*** Opening of Data for analysis ***

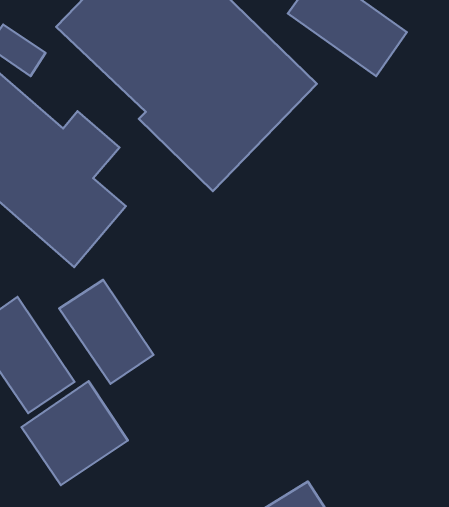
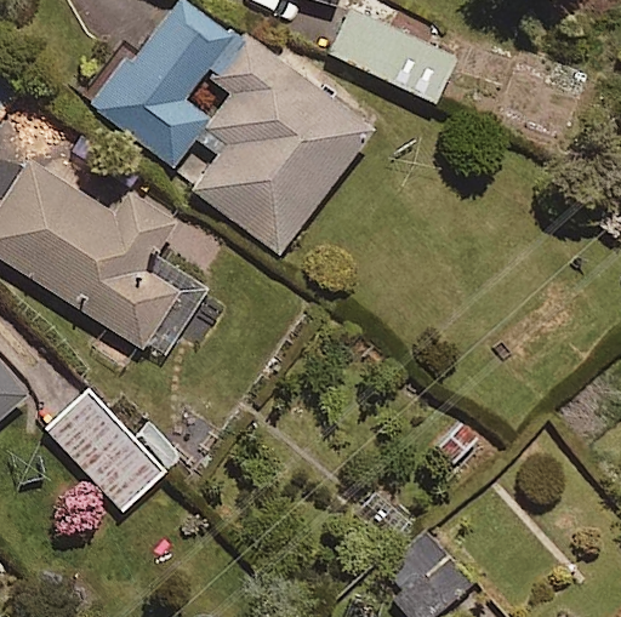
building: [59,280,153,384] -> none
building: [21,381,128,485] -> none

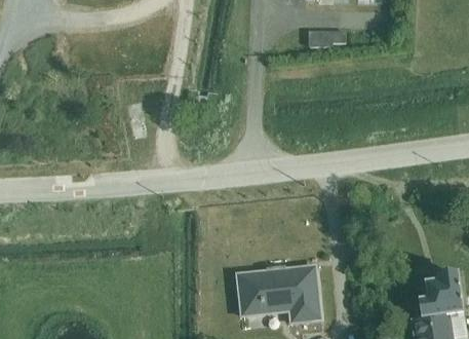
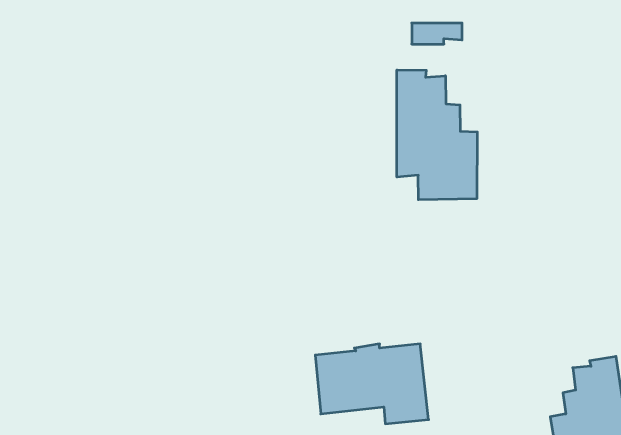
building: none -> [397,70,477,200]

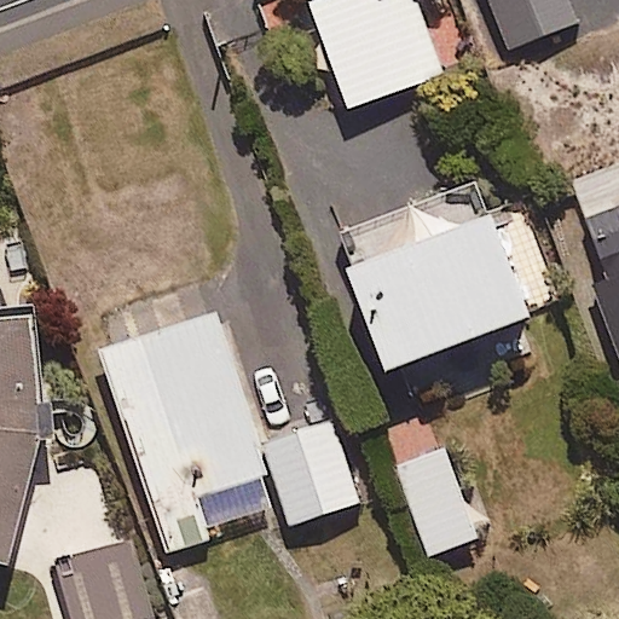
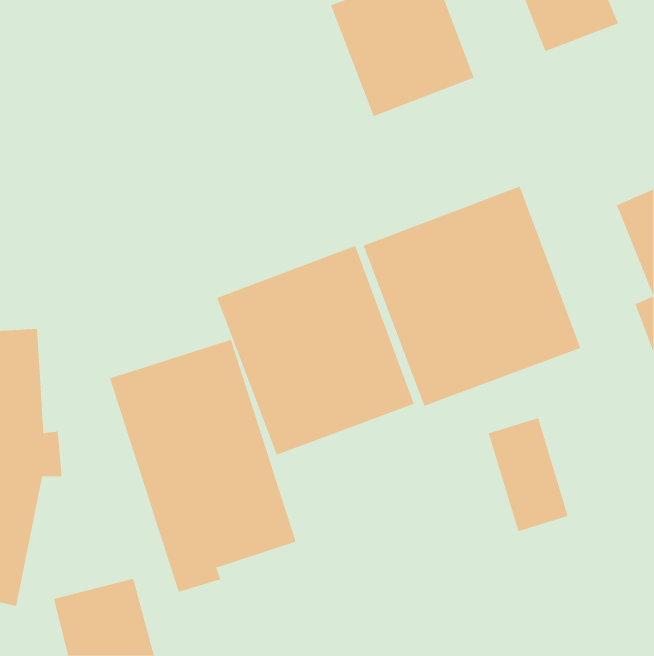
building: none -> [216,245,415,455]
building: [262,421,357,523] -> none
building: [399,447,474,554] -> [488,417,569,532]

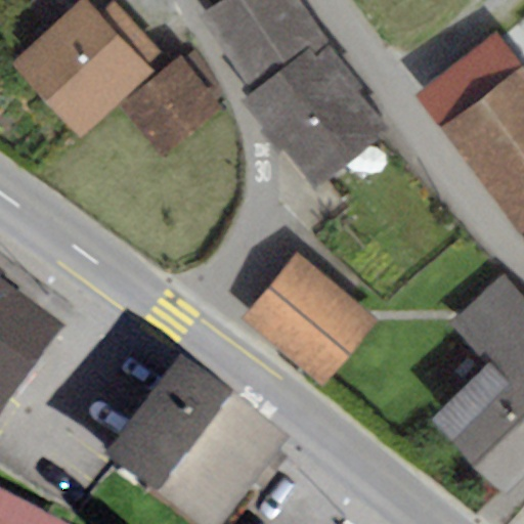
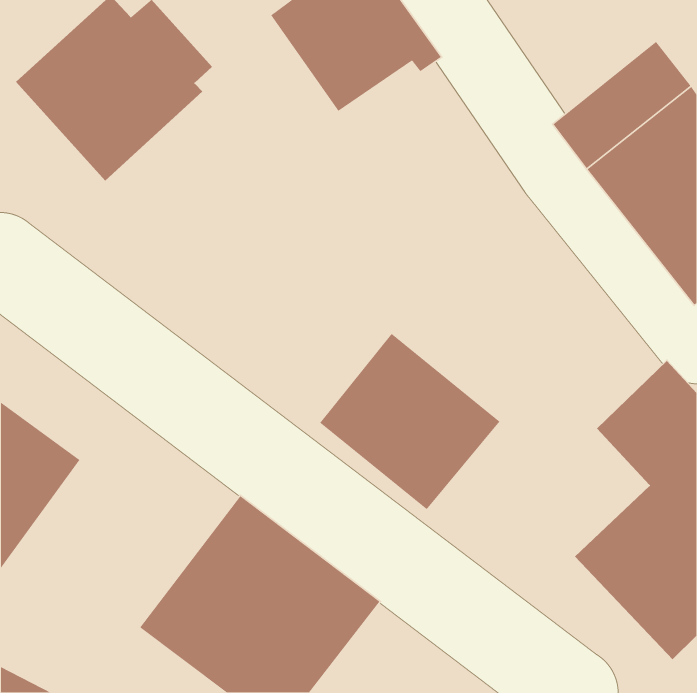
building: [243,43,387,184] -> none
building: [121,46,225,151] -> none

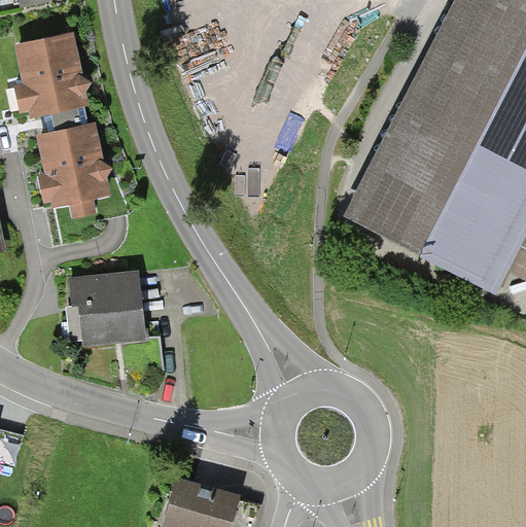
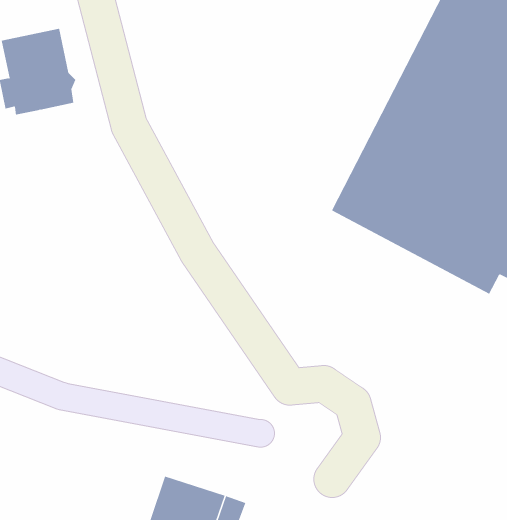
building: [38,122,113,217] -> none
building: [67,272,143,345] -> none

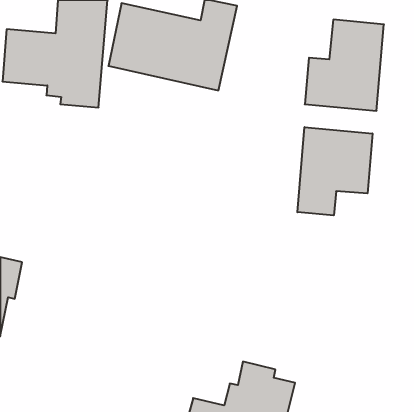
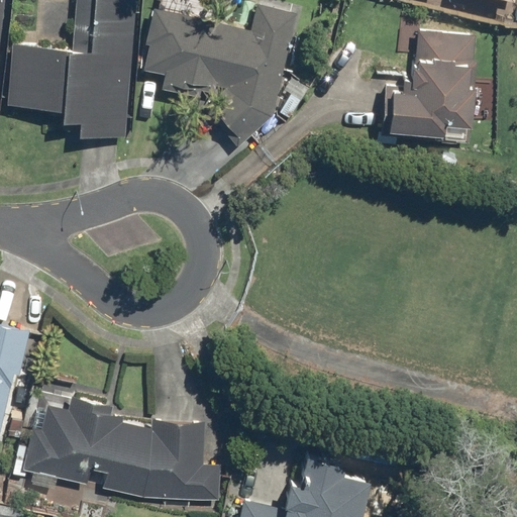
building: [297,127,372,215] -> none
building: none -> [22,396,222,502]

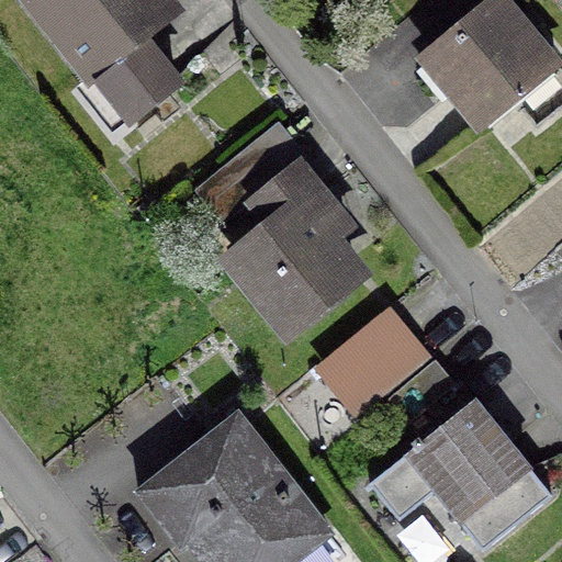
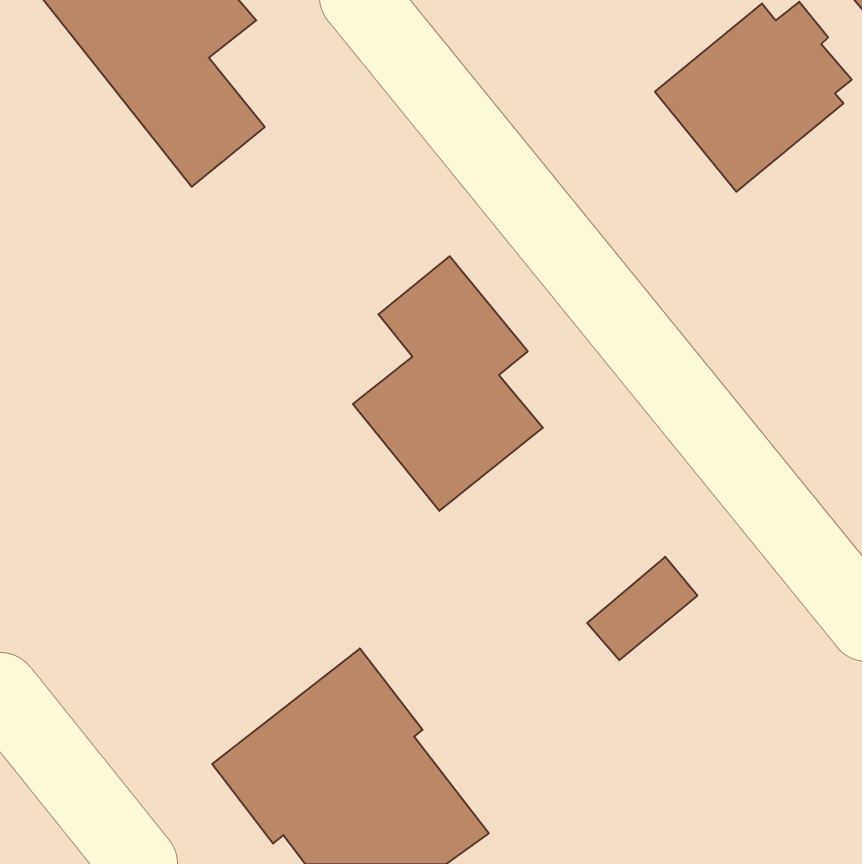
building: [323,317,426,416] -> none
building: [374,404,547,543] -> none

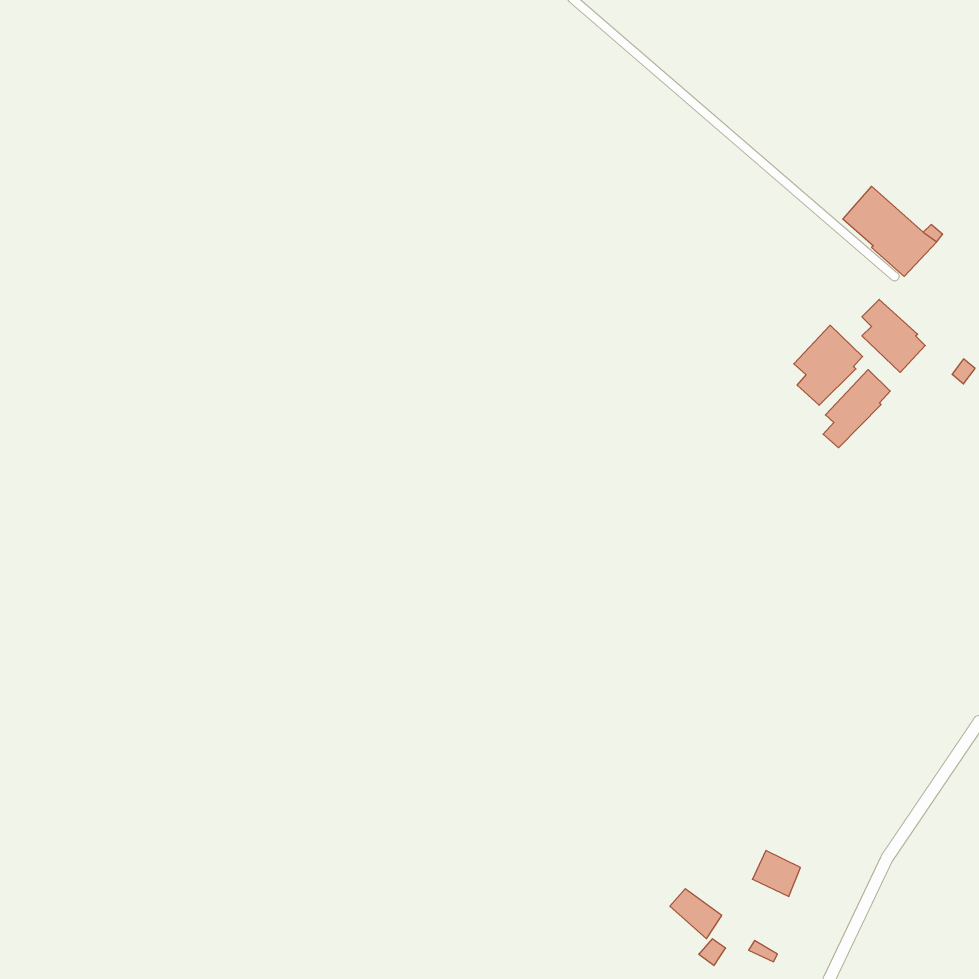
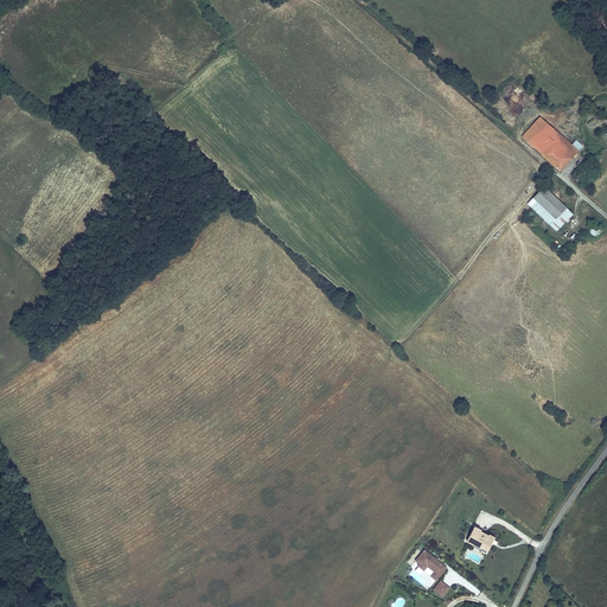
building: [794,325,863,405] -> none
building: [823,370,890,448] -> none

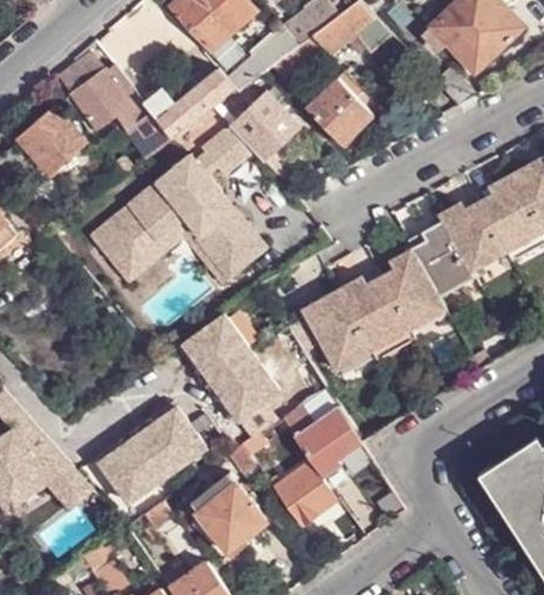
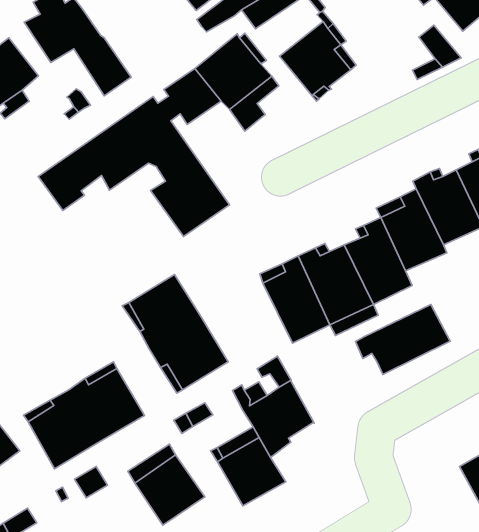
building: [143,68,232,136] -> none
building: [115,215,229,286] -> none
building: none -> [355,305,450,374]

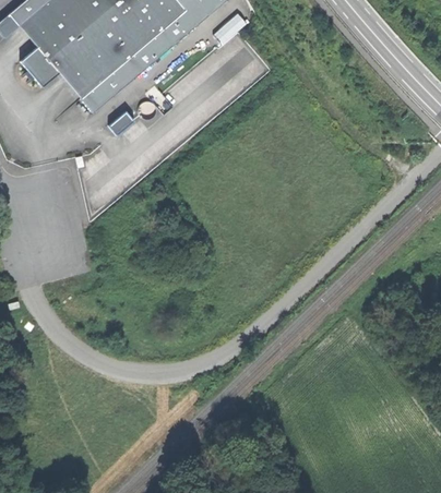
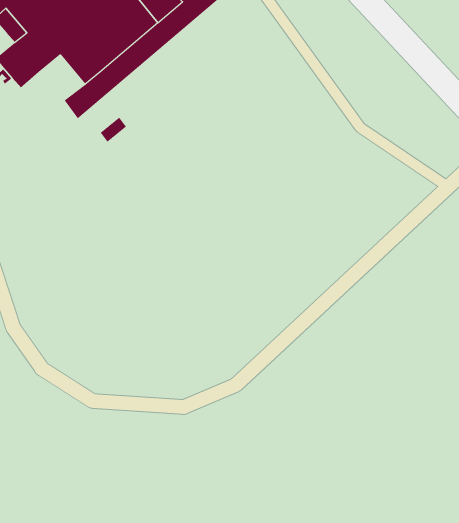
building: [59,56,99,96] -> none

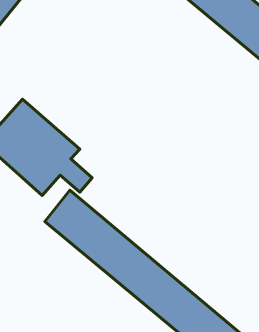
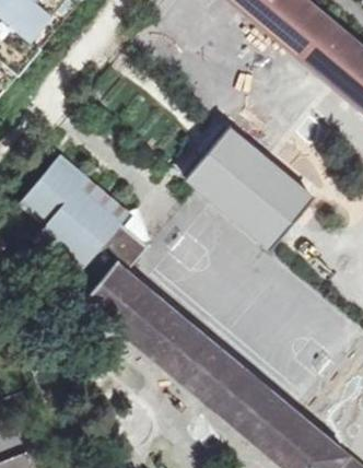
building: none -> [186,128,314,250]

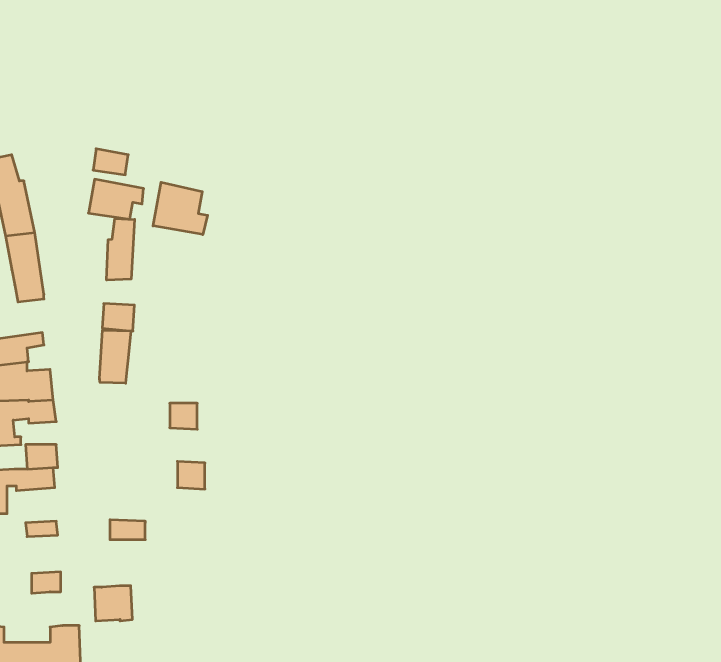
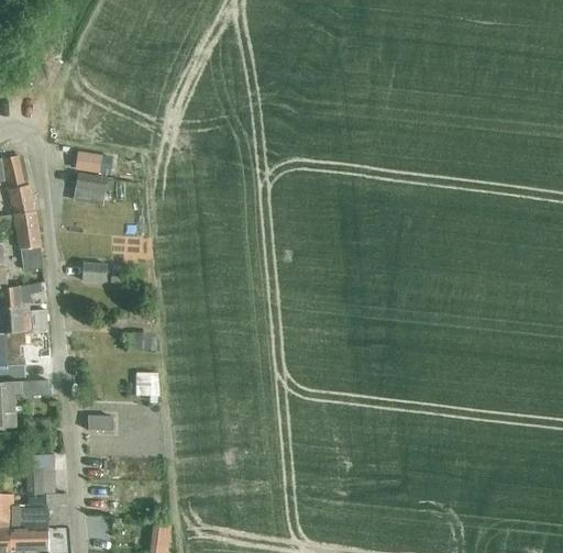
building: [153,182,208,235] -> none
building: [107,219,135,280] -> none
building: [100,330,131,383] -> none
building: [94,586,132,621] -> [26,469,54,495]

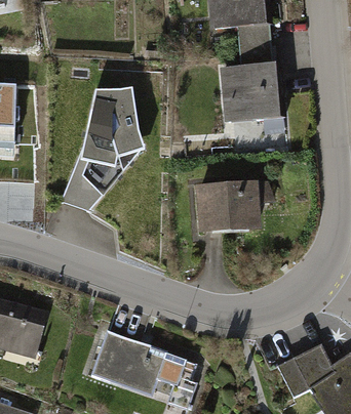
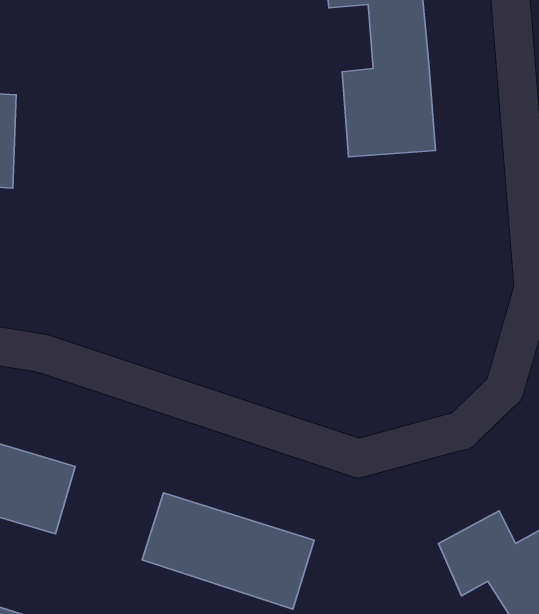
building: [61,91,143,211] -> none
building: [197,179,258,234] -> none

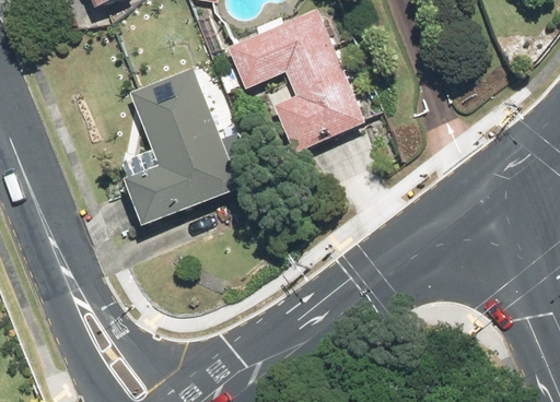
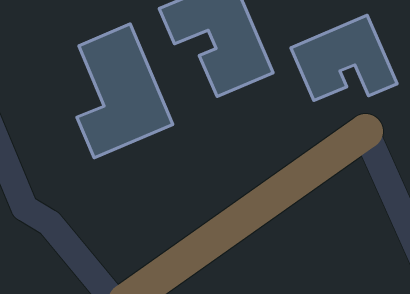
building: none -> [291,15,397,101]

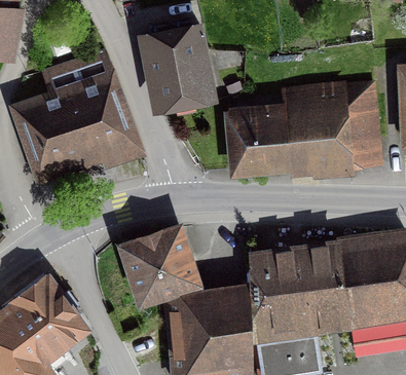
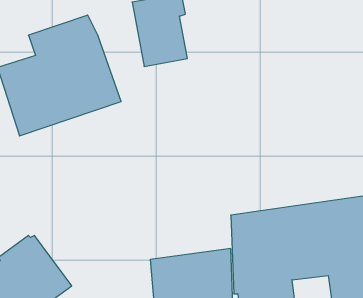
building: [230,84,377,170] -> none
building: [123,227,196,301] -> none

*** Close of Data for analysis ***

• **What you have to do**: Quote the material above exactly, from the line holding "building: none -> [291,15,397,101]" through its last line, including both. Omit the pictures.

• **Task response**:
building: none -> [291,15,397,101]

building: [230,84,377,170] -> none
building: [123,227,196,301] -> none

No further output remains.